_Coordinate-based object records_.
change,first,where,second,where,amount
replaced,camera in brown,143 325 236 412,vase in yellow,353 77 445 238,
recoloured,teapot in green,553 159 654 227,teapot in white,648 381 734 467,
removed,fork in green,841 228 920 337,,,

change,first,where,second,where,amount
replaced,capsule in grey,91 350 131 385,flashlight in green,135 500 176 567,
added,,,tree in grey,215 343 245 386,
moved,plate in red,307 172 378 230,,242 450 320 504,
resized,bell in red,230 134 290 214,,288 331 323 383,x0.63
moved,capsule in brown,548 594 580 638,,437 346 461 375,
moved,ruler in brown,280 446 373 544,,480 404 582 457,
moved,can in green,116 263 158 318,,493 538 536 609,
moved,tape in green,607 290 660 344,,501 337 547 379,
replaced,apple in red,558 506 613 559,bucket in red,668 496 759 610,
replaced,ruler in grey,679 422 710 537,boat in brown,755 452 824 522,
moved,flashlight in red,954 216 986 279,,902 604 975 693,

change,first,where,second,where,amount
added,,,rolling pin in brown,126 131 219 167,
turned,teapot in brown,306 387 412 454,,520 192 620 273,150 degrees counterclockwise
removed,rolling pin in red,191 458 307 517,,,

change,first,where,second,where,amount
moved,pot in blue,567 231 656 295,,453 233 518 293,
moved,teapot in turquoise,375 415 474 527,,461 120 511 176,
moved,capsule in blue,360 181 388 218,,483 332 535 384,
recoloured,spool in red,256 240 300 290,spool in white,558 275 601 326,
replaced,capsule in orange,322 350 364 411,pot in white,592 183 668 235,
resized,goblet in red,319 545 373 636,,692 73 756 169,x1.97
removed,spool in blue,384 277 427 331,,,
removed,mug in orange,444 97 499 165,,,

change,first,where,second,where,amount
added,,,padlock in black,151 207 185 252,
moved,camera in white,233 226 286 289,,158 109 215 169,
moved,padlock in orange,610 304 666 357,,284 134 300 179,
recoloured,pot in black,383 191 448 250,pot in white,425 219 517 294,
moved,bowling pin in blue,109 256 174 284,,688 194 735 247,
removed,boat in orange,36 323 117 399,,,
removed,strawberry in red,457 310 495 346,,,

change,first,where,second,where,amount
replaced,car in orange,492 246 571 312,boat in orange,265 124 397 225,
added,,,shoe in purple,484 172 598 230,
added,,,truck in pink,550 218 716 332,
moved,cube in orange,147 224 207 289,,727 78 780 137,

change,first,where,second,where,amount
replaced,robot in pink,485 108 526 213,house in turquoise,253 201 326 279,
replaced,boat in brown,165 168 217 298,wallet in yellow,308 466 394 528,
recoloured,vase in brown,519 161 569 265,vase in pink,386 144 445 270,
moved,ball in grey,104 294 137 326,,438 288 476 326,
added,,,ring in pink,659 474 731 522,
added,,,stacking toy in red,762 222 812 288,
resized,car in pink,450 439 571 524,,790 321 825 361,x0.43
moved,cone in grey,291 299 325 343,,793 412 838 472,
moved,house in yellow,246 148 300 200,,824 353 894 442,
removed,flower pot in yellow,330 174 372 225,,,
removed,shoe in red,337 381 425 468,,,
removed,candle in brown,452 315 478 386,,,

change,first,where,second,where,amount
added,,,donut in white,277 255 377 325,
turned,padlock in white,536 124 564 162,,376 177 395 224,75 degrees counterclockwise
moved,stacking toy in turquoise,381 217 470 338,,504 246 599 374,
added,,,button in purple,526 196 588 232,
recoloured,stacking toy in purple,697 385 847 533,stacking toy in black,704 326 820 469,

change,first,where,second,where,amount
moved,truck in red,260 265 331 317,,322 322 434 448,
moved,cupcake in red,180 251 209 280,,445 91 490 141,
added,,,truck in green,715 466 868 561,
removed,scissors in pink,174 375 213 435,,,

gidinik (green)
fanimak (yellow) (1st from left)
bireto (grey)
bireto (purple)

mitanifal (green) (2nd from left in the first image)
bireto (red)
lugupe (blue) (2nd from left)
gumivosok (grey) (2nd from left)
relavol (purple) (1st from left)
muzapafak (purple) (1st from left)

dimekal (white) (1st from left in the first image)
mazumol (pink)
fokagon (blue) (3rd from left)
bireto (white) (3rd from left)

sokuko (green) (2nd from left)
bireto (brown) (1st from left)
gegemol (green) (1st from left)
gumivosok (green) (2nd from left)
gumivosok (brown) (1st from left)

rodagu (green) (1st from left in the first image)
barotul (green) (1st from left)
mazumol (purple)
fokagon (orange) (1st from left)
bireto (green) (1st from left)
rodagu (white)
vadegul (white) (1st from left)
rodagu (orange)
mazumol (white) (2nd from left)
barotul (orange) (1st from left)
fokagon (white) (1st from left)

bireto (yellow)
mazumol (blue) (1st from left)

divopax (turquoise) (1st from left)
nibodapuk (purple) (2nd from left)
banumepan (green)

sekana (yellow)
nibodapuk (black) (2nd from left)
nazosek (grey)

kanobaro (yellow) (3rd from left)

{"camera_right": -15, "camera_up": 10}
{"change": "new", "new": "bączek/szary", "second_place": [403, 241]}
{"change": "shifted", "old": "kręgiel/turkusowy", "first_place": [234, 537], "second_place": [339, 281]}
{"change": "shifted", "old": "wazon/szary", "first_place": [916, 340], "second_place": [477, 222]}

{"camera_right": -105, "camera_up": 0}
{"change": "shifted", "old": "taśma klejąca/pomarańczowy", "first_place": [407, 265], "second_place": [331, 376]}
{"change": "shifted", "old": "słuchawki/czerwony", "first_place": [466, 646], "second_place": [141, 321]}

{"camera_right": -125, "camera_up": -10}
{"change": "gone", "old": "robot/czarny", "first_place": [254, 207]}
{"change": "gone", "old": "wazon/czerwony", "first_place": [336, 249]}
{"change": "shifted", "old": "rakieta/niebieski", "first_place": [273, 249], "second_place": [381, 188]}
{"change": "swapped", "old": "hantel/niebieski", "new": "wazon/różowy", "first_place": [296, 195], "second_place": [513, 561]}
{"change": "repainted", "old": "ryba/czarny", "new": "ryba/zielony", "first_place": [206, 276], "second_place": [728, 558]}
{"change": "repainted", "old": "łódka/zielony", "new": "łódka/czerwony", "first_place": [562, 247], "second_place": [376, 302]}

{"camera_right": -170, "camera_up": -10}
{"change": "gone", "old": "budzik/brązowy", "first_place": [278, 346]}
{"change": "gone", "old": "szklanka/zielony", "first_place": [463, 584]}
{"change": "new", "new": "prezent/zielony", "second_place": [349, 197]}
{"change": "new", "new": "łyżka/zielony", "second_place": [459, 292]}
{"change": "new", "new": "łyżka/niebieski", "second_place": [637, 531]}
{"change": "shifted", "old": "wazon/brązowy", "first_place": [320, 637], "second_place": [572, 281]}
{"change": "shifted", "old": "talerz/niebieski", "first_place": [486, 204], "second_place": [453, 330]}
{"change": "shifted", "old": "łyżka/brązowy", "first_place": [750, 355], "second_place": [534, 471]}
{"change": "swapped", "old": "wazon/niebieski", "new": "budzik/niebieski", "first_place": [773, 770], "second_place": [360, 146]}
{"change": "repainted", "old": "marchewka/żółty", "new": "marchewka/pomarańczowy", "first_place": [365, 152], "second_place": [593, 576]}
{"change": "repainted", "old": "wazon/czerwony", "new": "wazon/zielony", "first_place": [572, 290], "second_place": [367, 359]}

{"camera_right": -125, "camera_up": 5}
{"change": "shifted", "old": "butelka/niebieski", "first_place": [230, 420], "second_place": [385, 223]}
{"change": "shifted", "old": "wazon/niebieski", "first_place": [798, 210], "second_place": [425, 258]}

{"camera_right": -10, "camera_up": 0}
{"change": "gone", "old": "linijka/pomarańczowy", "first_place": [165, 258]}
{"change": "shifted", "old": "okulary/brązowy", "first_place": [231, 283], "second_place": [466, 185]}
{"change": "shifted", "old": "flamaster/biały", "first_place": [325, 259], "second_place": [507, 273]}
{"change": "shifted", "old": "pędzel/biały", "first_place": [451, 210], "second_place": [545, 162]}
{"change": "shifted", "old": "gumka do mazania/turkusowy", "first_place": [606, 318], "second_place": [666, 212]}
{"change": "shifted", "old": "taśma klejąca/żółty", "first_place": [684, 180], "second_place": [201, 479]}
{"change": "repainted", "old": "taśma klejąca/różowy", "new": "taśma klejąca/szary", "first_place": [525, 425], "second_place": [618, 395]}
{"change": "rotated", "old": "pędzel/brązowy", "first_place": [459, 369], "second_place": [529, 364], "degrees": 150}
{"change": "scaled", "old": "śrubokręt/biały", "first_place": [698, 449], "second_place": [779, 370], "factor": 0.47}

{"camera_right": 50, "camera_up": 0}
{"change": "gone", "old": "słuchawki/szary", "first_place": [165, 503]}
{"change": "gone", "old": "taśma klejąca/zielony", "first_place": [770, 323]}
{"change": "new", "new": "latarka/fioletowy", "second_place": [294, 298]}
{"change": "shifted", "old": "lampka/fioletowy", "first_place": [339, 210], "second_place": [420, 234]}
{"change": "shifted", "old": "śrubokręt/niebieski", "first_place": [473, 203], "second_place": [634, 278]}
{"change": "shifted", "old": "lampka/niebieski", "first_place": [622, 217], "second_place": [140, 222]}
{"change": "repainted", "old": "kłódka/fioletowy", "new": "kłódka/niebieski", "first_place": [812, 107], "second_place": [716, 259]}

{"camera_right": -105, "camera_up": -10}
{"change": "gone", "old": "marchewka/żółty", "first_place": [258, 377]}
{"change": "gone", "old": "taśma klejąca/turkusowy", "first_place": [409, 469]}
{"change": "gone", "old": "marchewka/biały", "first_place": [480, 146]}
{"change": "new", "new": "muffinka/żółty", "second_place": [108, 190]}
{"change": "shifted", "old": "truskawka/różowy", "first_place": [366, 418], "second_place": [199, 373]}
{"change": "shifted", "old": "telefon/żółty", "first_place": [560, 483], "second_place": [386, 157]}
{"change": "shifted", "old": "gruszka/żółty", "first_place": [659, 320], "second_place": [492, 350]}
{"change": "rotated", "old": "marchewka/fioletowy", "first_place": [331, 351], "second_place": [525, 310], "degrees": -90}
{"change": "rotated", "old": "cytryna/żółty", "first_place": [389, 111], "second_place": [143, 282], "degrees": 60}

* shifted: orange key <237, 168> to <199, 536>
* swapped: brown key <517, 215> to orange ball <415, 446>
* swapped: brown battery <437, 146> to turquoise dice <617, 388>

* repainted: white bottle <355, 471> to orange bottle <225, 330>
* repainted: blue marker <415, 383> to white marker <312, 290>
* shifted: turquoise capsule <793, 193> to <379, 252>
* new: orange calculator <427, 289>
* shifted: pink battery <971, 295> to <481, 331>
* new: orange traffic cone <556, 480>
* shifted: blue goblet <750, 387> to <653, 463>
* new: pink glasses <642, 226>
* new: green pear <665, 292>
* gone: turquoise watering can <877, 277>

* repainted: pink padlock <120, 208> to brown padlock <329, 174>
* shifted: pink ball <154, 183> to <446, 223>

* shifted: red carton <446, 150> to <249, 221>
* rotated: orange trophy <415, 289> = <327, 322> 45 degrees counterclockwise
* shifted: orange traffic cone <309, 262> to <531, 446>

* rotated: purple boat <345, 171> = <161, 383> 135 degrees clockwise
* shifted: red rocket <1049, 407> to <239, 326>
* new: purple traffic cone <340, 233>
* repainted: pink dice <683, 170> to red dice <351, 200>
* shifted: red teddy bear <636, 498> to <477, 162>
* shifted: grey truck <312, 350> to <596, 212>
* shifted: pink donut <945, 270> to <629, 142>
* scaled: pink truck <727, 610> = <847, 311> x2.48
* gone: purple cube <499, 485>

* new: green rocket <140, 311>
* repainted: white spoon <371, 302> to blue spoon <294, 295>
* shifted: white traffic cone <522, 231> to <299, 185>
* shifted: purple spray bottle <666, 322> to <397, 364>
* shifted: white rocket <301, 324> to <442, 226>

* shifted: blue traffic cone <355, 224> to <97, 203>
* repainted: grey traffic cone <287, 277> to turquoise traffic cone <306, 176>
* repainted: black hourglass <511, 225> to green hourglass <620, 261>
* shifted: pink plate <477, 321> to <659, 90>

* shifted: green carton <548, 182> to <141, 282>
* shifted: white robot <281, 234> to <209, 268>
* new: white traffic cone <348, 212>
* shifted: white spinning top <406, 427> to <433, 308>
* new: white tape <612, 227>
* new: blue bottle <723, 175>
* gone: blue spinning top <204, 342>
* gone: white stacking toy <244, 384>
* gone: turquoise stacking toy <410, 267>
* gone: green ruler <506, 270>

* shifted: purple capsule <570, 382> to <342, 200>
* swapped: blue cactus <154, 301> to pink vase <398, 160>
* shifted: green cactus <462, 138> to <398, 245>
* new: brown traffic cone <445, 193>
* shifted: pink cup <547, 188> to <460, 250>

_Required action_.
Would you show every line in the data above that contains the string "czerwony"?

_Answer for this exercise_.
{"change": "shifted", "old": "słuchawki/czerwony", "first_place": [466, 646], "second_place": [141, 321]}
{"change": "gone", "old": "wazon/czerwony", "first_place": [336, 249]}
{"change": "repainted", "old": "łódka/zielony", "new": "łódka/czerwony", "first_place": [562, 247], "second_place": [376, 302]}
{"change": "repainted", "old": "wazon/czerwony", "new": "wazon/zielony", "first_place": [572, 290], "second_place": [367, 359]}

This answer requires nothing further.